Only the lines below from the one that contains "white round brick" through the one that contains "orange slope E6:E7" should appear in your answer, exact and without pictures.

SUPPLIED MATERIAL
◆ ◆ ◆ ◆ ◆ ◆ ◆

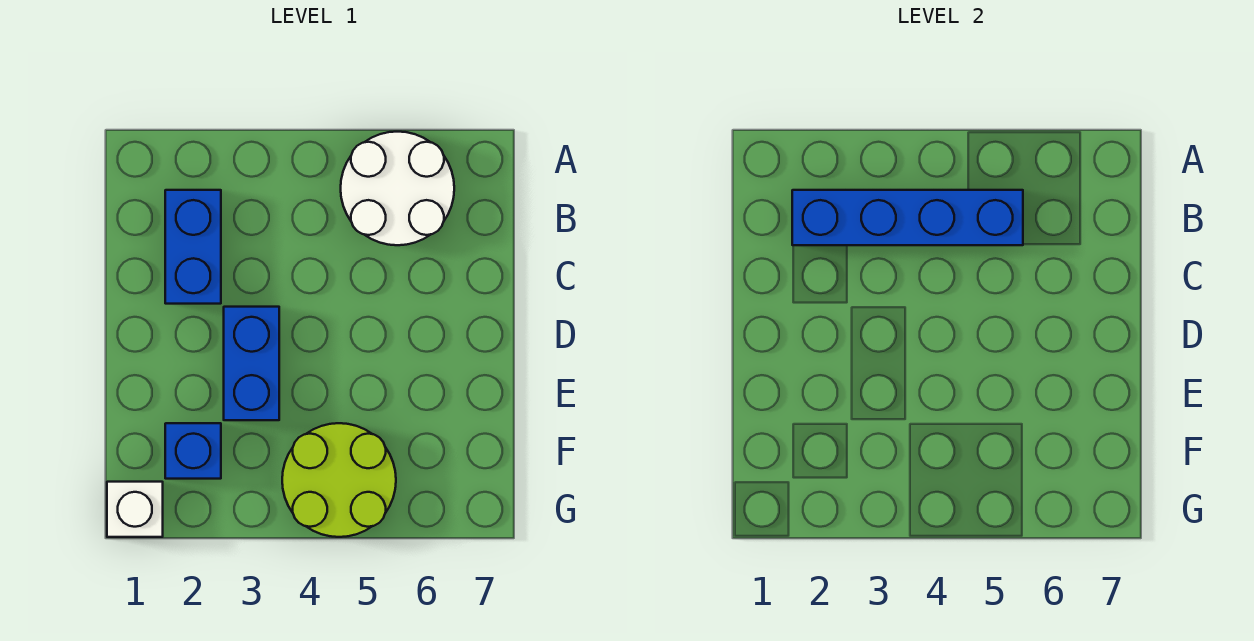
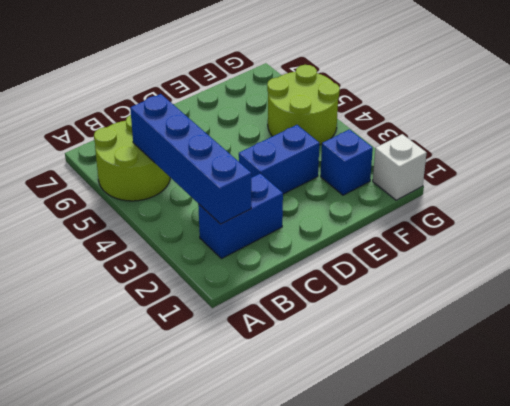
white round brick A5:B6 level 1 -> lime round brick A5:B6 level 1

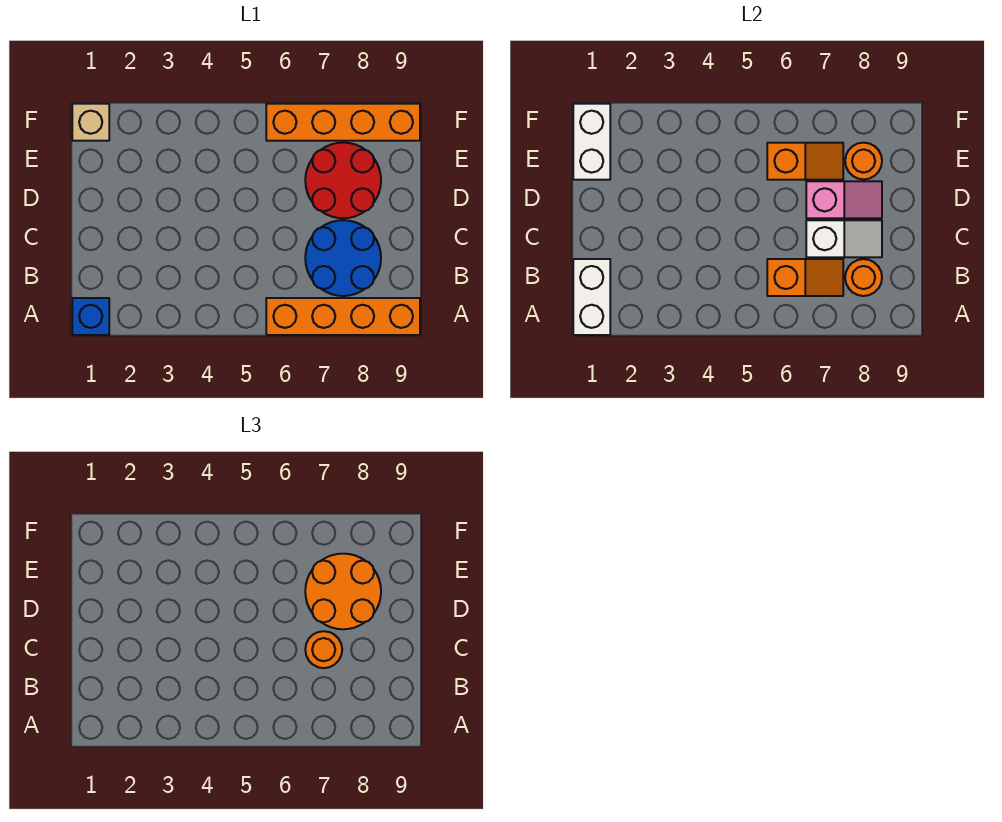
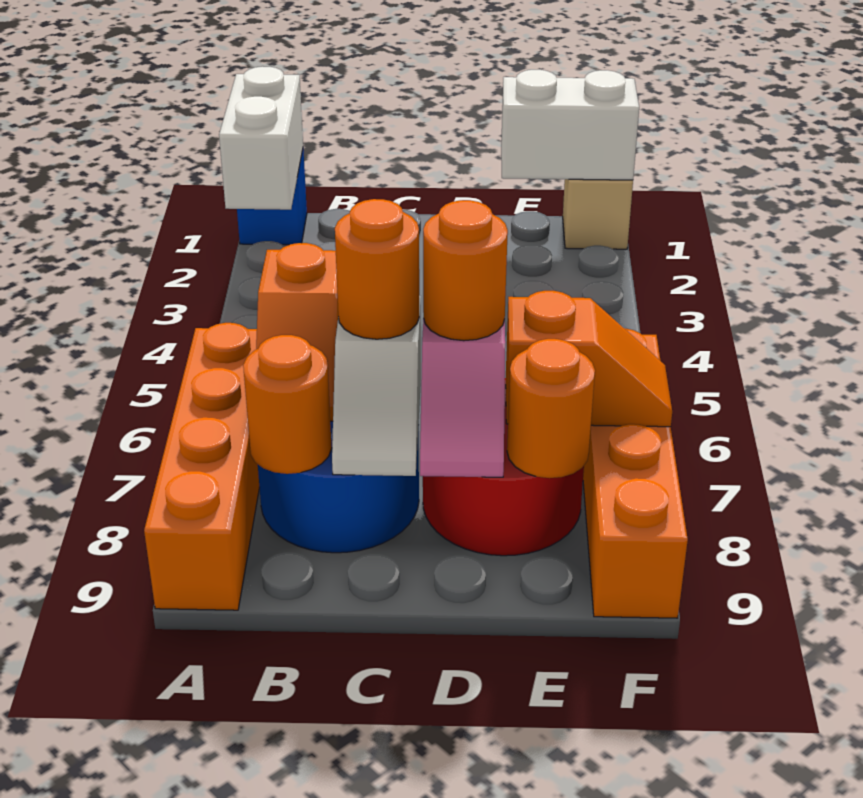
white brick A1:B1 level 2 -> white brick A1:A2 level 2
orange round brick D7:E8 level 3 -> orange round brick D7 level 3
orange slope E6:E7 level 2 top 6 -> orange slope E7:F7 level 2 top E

◆ ◆ ◆ ◆ ◆ ◆ ◆

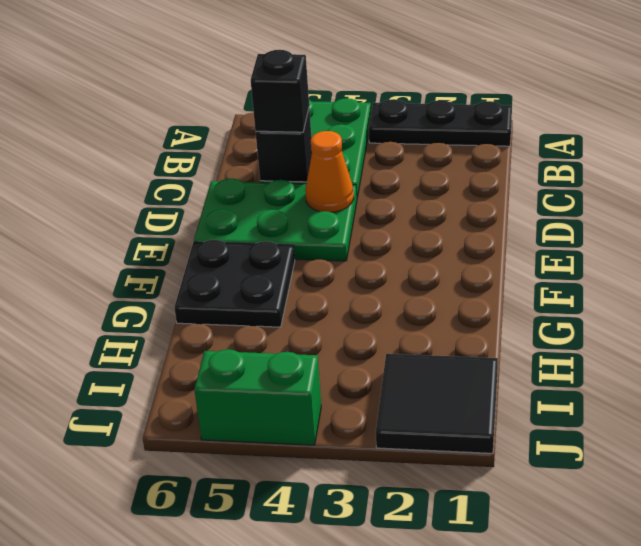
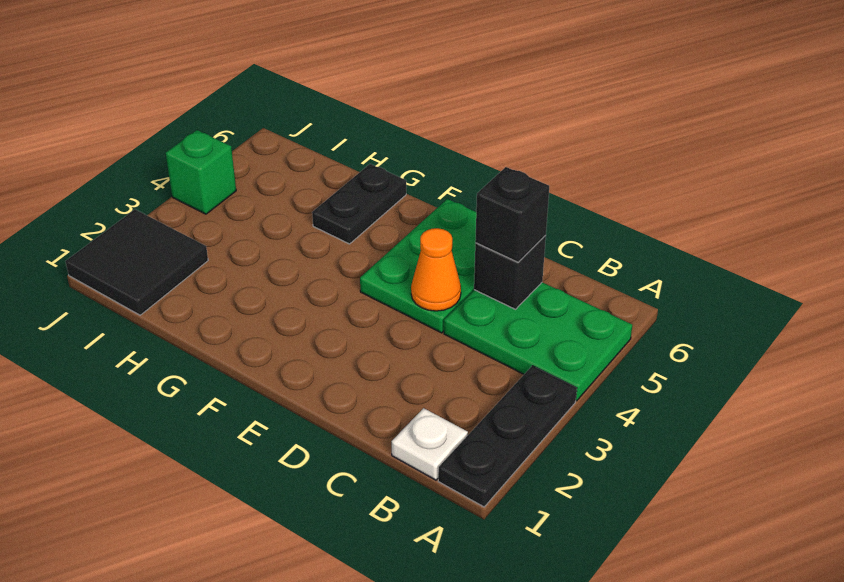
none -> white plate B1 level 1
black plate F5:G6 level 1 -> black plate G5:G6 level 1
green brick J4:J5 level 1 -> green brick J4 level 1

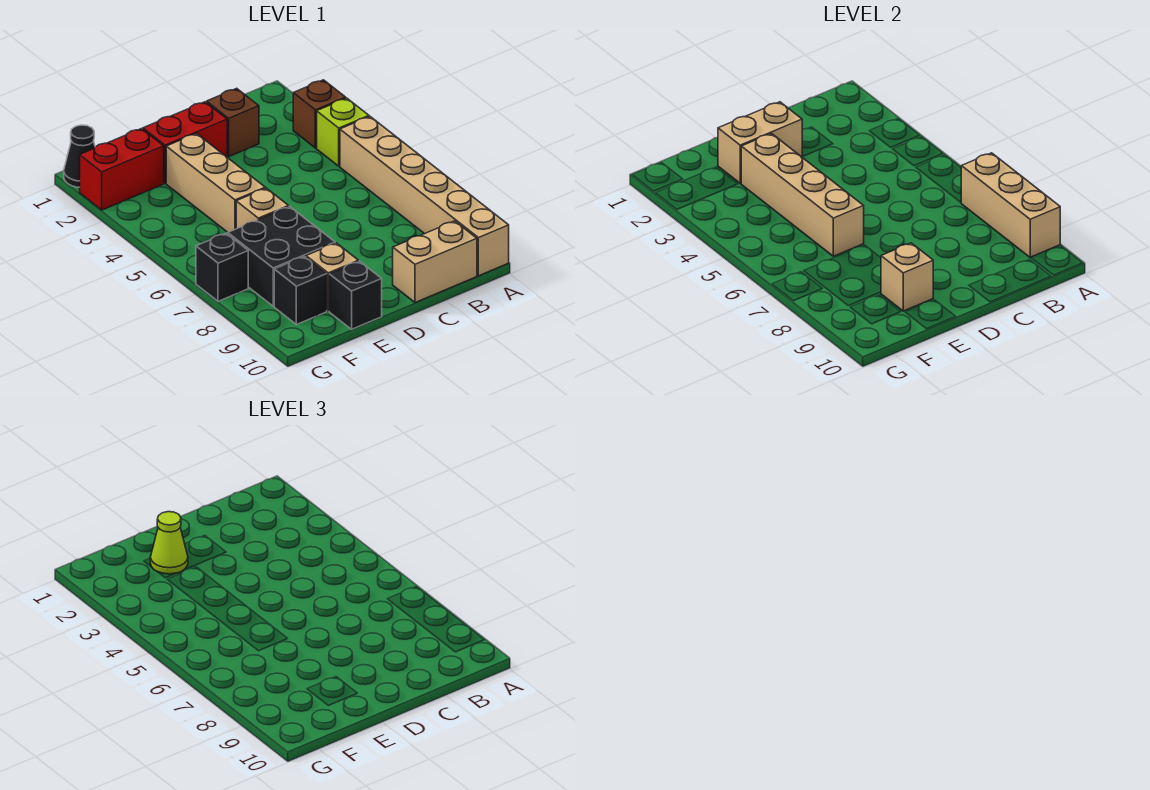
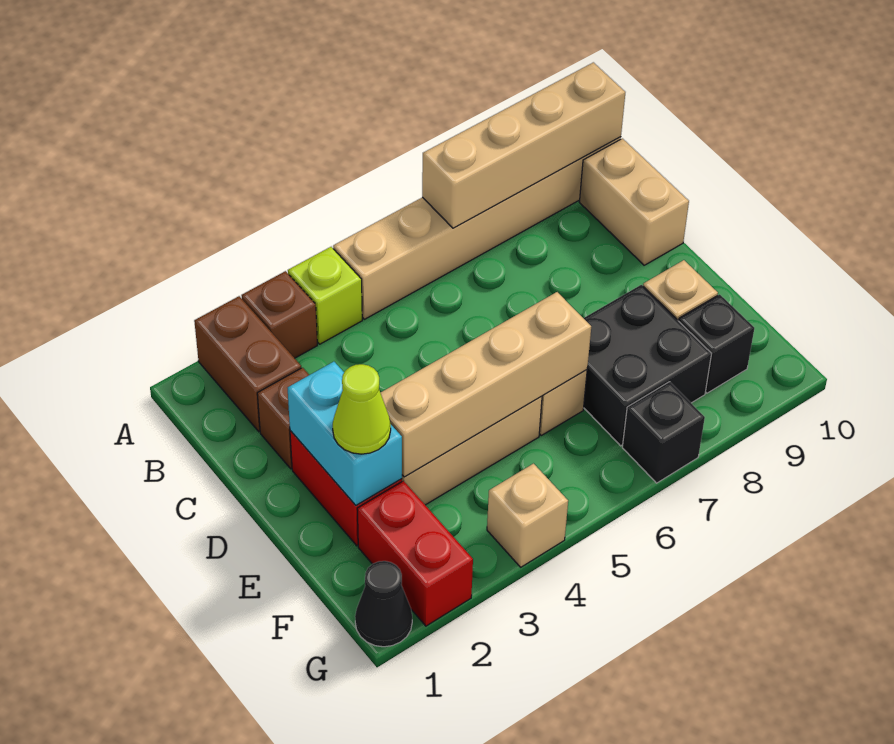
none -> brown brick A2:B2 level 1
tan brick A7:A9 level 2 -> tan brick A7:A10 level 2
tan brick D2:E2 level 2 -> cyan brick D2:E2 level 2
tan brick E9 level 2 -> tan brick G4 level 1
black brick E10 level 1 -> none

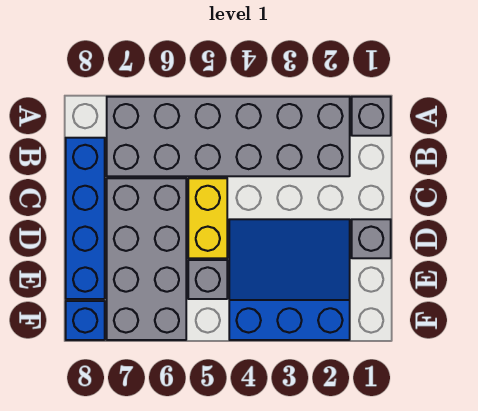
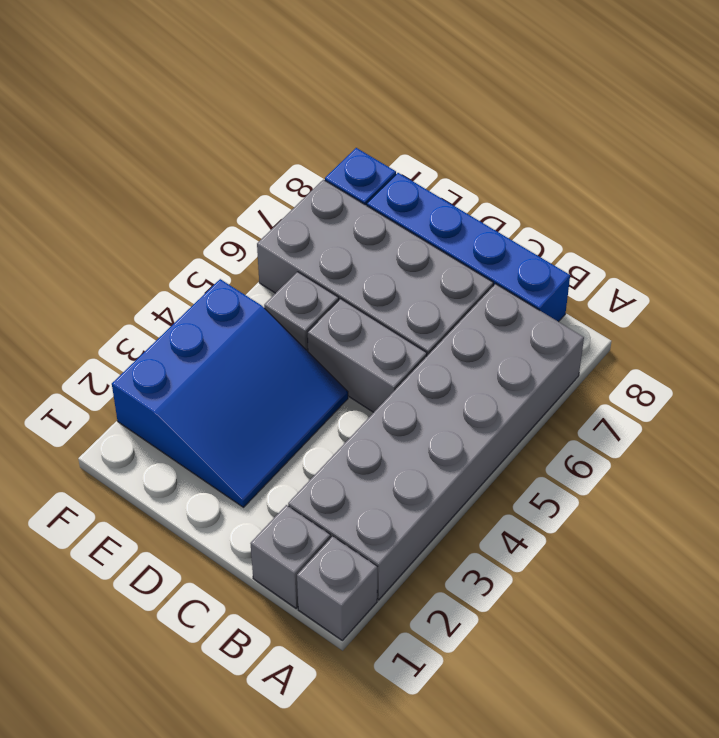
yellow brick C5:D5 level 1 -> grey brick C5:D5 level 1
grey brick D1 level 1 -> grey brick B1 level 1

◆ ◆ ◆ ◆ ◆ ◆ ◆

ANSWER SECTION
white round brick A5:B6 level 1 -> lime round brick A5:B6 level 1

white brick A1:B1 level 2 -> white brick A1:A2 level 2
orange round brick D7:E8 level 3 -> orange round brick D7 level 3
orange slope E6:E7 level 2 top 6 -> orange slope E7:F7 level 2 top E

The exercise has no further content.